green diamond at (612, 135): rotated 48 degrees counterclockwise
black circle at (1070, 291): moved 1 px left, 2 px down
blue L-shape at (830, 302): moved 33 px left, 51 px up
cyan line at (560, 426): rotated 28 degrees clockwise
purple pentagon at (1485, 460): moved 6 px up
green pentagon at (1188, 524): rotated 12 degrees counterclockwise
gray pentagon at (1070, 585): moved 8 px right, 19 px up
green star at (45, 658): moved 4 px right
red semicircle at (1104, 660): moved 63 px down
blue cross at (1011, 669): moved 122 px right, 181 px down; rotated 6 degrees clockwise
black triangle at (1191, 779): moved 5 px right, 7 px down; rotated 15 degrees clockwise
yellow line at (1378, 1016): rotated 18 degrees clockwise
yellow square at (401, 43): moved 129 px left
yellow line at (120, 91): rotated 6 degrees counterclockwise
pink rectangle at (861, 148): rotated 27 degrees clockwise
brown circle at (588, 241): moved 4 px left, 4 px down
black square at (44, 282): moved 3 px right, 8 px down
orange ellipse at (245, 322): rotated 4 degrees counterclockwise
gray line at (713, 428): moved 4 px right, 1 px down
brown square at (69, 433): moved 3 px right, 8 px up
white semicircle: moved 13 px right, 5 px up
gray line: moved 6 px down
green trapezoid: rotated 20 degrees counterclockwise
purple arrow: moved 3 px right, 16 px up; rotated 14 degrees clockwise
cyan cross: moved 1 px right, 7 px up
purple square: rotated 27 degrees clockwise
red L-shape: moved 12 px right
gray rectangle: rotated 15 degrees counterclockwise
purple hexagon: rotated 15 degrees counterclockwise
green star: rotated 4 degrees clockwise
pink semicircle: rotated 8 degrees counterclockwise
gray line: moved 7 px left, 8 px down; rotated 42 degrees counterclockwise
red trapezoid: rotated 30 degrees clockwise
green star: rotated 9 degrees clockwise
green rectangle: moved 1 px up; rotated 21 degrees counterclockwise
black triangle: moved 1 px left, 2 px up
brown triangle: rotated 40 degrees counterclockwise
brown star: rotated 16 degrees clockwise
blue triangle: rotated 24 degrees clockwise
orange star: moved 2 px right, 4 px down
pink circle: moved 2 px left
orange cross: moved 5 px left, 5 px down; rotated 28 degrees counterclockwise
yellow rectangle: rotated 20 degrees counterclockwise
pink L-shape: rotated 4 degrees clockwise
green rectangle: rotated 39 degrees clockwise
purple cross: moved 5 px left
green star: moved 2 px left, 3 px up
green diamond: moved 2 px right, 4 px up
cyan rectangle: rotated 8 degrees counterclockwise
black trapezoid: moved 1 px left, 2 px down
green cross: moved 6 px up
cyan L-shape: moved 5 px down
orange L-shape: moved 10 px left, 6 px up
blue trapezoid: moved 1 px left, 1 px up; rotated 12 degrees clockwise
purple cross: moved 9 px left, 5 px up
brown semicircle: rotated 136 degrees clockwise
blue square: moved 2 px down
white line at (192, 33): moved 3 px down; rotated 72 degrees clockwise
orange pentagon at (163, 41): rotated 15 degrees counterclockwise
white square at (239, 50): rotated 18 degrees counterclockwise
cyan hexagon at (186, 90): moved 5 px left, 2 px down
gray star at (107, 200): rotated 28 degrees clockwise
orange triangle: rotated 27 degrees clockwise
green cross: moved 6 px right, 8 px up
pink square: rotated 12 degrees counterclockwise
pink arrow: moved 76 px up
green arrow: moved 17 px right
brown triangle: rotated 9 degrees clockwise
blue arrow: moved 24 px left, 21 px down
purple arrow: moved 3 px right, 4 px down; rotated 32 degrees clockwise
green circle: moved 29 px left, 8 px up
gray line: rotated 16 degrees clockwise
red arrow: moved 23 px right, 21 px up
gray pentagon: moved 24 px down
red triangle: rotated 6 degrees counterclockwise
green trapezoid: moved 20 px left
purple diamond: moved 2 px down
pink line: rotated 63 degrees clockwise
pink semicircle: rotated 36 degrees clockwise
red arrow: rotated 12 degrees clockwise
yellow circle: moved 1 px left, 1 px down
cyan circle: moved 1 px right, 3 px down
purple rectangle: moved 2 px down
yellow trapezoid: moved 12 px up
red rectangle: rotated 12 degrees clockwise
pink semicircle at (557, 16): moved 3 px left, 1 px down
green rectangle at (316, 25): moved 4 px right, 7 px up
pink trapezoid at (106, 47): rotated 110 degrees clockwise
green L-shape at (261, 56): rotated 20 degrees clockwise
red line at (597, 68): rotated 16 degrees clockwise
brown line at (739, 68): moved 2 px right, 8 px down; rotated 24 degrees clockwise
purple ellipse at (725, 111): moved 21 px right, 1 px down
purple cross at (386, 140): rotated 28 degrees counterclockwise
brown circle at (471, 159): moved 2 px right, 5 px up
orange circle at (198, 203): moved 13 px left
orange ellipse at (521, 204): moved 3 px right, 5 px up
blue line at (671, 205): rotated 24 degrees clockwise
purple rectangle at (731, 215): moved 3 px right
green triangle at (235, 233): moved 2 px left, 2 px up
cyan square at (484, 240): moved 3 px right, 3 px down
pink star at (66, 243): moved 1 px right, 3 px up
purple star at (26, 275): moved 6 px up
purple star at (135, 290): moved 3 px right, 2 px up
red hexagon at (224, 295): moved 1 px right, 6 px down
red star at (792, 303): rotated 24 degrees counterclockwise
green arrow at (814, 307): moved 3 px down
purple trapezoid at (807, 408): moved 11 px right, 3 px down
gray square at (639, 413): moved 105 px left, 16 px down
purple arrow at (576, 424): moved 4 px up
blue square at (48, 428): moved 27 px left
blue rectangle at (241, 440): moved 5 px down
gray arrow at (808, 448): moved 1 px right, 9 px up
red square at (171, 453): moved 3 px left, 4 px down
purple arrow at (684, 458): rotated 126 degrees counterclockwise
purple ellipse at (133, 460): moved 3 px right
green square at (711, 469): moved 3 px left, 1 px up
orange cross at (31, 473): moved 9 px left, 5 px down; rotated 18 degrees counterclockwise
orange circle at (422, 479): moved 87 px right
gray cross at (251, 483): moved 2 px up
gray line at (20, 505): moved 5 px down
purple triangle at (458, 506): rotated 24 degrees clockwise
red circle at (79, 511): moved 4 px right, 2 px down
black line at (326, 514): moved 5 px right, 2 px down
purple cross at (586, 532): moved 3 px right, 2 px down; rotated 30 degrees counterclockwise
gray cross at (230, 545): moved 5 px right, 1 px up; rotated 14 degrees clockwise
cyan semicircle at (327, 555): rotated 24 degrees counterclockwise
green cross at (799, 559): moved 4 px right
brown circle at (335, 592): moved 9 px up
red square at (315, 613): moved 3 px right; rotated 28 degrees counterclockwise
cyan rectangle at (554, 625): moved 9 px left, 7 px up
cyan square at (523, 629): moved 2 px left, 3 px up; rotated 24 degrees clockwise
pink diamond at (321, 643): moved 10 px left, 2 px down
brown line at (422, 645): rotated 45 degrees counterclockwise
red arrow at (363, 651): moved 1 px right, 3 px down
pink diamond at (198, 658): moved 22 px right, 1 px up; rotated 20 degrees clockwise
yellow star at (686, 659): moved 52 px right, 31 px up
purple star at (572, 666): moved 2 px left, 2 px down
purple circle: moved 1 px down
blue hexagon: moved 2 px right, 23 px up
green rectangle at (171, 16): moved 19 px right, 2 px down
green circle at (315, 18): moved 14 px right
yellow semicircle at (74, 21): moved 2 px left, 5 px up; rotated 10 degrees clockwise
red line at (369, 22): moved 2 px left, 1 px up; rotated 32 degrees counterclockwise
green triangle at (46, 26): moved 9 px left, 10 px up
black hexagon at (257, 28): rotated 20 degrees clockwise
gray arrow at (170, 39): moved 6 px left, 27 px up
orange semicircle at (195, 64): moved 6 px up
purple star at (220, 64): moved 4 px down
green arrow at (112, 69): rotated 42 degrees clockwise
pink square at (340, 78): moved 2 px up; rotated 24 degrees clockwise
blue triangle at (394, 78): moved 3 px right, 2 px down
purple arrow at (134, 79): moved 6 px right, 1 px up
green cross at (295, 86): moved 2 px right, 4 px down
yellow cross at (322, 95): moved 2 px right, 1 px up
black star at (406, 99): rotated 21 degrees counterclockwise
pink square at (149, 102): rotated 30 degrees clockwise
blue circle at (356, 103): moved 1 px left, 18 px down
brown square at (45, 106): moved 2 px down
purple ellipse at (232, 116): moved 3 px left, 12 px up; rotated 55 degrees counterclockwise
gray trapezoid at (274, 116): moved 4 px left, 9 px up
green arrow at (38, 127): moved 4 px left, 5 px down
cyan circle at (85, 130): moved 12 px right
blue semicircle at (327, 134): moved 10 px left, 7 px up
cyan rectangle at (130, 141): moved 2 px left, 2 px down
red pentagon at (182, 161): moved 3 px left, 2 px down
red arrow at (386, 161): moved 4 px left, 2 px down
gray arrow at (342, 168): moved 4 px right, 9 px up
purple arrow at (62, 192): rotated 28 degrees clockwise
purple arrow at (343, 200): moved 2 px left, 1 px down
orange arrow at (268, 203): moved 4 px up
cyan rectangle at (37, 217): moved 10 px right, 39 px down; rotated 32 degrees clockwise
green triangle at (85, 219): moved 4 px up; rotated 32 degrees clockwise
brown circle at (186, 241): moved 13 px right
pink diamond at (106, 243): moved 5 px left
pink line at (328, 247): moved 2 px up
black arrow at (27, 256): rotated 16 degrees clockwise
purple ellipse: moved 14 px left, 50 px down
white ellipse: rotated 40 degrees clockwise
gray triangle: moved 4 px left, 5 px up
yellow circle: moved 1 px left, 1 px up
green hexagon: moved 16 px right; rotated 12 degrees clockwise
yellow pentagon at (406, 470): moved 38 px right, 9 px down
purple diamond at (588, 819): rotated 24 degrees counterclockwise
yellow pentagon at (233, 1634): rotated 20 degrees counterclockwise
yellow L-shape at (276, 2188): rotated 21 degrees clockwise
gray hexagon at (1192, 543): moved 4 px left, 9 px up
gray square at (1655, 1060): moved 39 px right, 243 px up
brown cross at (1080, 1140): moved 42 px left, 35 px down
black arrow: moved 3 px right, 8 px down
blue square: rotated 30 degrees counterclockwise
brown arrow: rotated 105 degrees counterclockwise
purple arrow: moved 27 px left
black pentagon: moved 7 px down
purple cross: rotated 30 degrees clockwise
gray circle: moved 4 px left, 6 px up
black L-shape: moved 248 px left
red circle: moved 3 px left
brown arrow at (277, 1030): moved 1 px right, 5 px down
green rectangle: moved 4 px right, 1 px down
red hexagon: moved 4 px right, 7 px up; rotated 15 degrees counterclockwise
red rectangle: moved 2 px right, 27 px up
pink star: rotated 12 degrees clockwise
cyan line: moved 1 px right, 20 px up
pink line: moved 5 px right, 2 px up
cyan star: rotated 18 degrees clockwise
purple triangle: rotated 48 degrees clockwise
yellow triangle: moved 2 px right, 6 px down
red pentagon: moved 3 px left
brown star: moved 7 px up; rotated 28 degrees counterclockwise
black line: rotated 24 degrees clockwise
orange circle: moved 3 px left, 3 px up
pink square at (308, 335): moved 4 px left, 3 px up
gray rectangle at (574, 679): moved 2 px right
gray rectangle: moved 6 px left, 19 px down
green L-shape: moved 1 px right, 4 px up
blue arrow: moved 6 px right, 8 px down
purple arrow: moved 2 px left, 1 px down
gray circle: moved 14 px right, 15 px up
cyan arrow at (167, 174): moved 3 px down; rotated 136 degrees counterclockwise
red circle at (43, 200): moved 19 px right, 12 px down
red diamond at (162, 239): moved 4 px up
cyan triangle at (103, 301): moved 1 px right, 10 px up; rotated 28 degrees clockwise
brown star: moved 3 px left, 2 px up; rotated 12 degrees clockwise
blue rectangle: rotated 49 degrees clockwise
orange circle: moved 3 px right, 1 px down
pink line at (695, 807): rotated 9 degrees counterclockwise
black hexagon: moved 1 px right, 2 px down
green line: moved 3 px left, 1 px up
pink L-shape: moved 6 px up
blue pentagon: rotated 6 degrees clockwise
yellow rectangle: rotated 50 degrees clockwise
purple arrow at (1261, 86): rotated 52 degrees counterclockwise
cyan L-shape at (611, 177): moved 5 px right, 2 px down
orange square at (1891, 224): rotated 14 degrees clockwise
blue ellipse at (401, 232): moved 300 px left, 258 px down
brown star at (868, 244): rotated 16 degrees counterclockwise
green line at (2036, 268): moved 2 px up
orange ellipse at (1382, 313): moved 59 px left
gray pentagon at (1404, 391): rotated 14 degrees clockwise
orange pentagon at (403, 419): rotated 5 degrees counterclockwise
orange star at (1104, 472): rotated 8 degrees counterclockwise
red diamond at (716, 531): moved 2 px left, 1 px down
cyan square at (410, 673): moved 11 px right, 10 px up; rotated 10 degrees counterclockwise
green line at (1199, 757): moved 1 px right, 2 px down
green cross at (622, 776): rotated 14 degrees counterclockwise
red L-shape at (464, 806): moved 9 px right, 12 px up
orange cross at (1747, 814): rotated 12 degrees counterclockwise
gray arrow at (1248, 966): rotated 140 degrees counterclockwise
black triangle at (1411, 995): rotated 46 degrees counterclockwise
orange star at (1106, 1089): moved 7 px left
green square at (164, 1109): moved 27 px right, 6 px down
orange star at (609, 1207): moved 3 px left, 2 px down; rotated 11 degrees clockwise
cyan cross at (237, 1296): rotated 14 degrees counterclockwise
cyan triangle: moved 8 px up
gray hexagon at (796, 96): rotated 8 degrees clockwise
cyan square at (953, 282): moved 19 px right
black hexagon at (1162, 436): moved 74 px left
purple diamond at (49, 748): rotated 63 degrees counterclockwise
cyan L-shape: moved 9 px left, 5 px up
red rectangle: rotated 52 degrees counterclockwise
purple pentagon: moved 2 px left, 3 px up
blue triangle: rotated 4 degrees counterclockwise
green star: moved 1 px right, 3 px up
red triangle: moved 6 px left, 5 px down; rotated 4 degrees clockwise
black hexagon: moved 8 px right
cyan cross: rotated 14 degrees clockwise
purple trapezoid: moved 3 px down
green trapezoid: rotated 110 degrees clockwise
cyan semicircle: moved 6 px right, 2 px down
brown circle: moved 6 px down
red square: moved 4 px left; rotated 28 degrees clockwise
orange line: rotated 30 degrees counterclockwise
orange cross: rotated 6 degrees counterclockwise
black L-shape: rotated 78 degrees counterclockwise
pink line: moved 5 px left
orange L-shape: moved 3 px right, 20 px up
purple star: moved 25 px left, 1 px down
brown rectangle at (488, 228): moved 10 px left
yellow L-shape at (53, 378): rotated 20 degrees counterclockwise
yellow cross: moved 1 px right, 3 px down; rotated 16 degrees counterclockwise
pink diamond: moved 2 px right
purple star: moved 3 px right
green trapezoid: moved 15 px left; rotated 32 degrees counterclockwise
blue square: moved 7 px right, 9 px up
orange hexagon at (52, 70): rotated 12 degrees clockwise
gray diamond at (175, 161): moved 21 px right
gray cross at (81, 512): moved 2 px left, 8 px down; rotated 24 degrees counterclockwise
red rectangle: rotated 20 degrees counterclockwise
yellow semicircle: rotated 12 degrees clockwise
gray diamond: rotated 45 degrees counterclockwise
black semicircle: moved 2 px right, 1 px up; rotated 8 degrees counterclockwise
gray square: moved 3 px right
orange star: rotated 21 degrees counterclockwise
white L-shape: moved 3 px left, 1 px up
____
Return all lines of the material above in which "trapezoid" occurs.

green trapezoid: rotated 20 degrees counterclockwise
red trapezoid: rotated 30 degrees clockwise
black trapezoid: moved 1 px left, 2 px down
blue trapezoid: moved 1 px left, 1 px up; rotated 12 degrees clockwise
green trapezoid: moved 20 px left
yellow trapezoid: moved 12 px up
pink trapezoid at (106, 47): rotated 110 degrees clockwise
purple trapezoid at (807, 408): moved 11 px right, 3 px down
gray trapezoid at (274, 116): moved 4 px left, 9 px up
purple trapezoid: moved 3 px down
green trapezoid: rotated 110 degrees clockwise
green trapezoid: moved 15 px left; rotated 32 degrees counterclockwise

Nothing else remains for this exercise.